■ ACTIVITY ■
From the records below, please repeat exactly the line that has "AUDIO1 pin RX: D6 -> D5", the line that has "PIXELS pin DIN: B0 -> B7", and every line between them, and nothing else.

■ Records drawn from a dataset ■
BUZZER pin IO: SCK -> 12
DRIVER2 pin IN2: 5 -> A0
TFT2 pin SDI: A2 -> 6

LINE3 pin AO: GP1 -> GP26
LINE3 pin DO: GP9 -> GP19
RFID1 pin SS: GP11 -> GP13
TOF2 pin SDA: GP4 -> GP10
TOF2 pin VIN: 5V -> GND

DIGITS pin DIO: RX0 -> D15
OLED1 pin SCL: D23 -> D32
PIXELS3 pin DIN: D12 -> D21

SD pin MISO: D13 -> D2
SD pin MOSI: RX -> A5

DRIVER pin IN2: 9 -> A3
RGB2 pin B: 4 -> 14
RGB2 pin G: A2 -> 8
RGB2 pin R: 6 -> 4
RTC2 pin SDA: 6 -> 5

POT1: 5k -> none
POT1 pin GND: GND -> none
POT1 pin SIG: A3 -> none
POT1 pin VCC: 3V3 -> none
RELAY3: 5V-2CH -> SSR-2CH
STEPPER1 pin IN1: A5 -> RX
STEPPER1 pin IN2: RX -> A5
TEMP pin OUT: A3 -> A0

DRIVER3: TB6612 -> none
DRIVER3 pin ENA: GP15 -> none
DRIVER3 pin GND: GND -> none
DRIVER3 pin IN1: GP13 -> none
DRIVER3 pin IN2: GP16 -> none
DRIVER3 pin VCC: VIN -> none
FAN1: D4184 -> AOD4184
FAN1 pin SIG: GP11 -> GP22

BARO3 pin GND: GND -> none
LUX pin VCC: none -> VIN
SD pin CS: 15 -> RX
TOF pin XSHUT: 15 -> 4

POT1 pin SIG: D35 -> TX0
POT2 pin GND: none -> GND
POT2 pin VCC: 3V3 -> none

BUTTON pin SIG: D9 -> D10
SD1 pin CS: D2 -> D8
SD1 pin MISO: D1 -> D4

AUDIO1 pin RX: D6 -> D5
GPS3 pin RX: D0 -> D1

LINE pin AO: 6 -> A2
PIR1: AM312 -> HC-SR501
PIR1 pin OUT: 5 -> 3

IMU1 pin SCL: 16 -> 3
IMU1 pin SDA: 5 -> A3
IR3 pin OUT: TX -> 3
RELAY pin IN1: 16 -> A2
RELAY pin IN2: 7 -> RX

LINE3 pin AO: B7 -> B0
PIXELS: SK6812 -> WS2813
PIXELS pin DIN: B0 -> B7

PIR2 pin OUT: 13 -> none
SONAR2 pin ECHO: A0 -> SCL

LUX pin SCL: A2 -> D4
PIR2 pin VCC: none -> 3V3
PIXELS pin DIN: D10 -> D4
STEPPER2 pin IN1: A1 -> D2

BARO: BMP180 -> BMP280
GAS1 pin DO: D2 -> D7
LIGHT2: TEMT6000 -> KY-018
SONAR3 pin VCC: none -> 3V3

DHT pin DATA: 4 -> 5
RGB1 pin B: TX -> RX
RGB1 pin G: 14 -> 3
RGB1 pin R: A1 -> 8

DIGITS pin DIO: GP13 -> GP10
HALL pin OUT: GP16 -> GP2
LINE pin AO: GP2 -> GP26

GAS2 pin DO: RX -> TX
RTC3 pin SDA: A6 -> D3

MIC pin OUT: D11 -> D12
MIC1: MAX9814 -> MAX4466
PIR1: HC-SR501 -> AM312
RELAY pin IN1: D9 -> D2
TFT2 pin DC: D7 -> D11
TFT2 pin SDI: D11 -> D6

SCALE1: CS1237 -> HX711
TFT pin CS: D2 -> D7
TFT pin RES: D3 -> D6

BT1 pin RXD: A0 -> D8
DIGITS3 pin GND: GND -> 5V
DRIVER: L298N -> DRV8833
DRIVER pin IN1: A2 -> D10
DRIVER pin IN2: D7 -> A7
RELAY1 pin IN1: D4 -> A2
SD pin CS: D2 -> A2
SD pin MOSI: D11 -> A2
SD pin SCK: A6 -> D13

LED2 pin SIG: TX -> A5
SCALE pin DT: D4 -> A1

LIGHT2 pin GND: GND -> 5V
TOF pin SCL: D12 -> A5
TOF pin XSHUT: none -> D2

■ TASK ANSWER ■
AUDIO1 pin RX: D6 -> D5
GPS3 pin RX: D0 -> D1

LINE pin AO: 6 -> A2
PIR1: AM312 -> HC-SR501
PIR1 pin OUT: 5 -> 3

IMU1 pin SCL: 16 -> 3
IMU1 pin SDA: 5 -> A3
IR3 pin OUT: TX -> 3
RELAY pin IN1: 16 -> A2
RELAY pin IN2: 7 -> RX

LINE3 pin AO: B7 -> B0
PIXELS: SK6812 -> WS2813
PIXELS pin DIN: B0 -> B7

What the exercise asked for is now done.